_Task requirements_.
Return the data that follows exactly. Include every line.
╔══
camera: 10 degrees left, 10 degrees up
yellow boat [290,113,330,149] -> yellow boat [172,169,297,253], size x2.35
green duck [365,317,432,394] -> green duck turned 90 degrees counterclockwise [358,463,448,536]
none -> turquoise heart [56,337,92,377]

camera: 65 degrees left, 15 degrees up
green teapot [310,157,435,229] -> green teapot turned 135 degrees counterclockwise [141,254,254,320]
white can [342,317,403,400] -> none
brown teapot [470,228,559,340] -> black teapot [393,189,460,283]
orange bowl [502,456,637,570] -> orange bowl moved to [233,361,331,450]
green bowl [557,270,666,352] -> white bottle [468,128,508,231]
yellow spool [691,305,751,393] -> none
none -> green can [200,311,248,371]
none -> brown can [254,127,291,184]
╚══
_Result_.
camera: 10 degrees left, 10 degrees up
yellow boat [290,113,330,149] -> yellow boat [172,169,297,253], size x2.35
green duck [365,317,432,394] -> green duck turned 90 degrees counterclockwise [358,463,448,536]
none -> turquoise heart [56,337,92,377]

camera: 65 degrees left, 15 degrees up
green teapot [310,157,435,229] -> green teapot turned 135 degrees counterclockwise [141,254,254,320]
white can [342,317,403,400] -> none
brown teapot [470,228,559,340] -> black teapot [393,189,460,283]
orange bowl [502,456,637,570] -> orange bowl moved to [233,361,331,450]
green bowl [557,270,666,352] -> white bottle [468,128,508,231]
yellow spool [691,305,751,393] -> none
none -> green can [200,311,248,371]
none -> brown can [254,127,291,184]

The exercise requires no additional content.